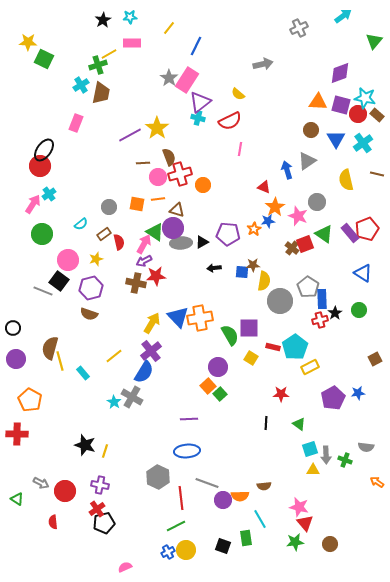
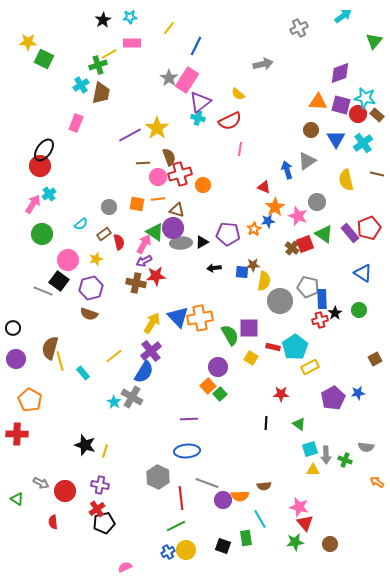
red pentagon at (367, 229): moved 2 px right, 1 px up
gray pentagon at (308, 287): rotated 20 degrees counterclockwise
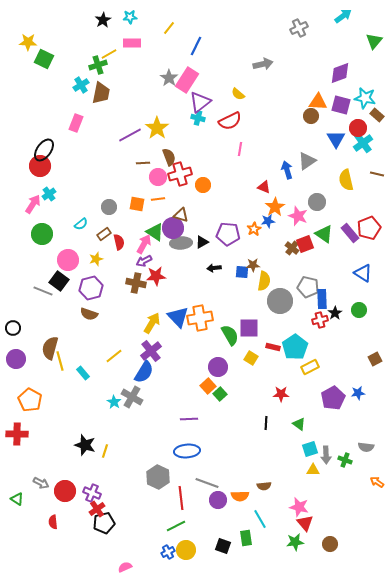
red circle at (358, 114): moved 14 px down
brown circle at (311, 130): moved 14 px up
brown triangle at (177, 210): moved 4 px right, 5 px down
purple cross at (100, 485): moved 8 px left, 8 px down; rotated 12 degrees clockwise
purple circle at (223, 500): moved 5 px left
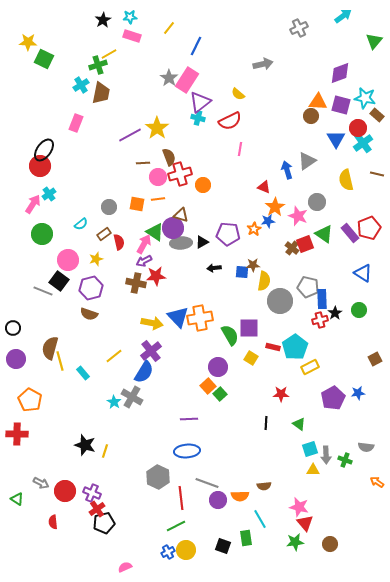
pink rectangle at (132, 43): moved 7 px up; rotated 18 degrees clockwise
yellow arrow at (152, 323): rotated 70 degrees clockwise
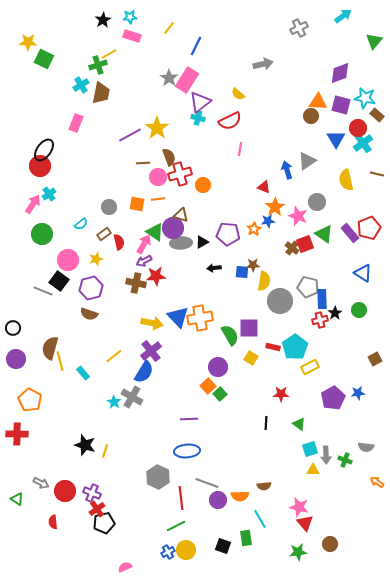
green star at (295, 542): moved 3 px right, 10 px down
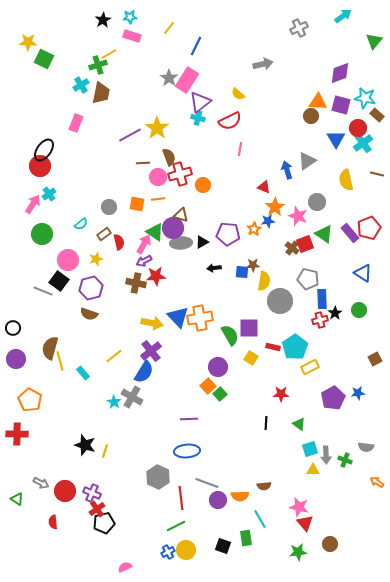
gray pentagon at (308, 287): moved 8 px up
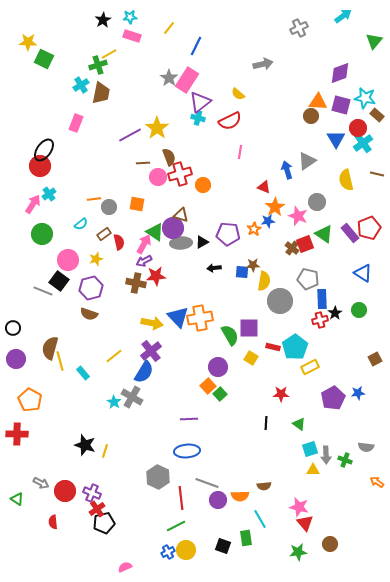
pink line at (240, 149): moved 3 px down
orange line at (158, 199): moved 64 px left
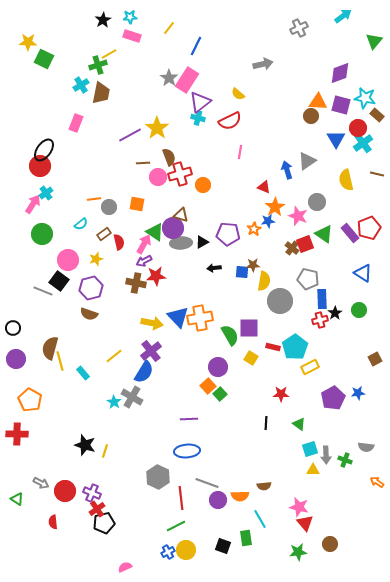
cyan cross at (49, 194): moved 3 px left, 1 px up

■ **Task directions**: Rewrite the lines of the entries above, replacing every "pentagon" with "hexagon" and keeping everything else the same. Omit the pictures.

■ **Task response**:
red hexagon at (367, 229): moved 2 px right, 1 px up
gray hexagon at (308, 287): rotated 20 degrees counterclockwise
red circle at (358, 114): moved 14 px down
brown circle at (311, 130): moved 14 px up
brown triangle at (177, 210): moved 4 px right, 5 px down
purple cross at (100, 485): moved 8 px left, 8 px down; rotated 12 degrees clockwise
purple circle at (223, 500): moved 5 px left
pink rectangle at (132, 43): moved 7 px up; rotated 18 degrees clockwise
yellow arrow at (152, 323): rotated 70 degrees clockwise
green star at (295, 542): moved 3 px right, 10 px down
gray hexagon at (308, 287): moved 8 px up
pink line at (240, 149): moved 3 px down
orange line at (158, 199): moved 64 px left
cyan cross at (49, 194): moved 3 px left, 1 px up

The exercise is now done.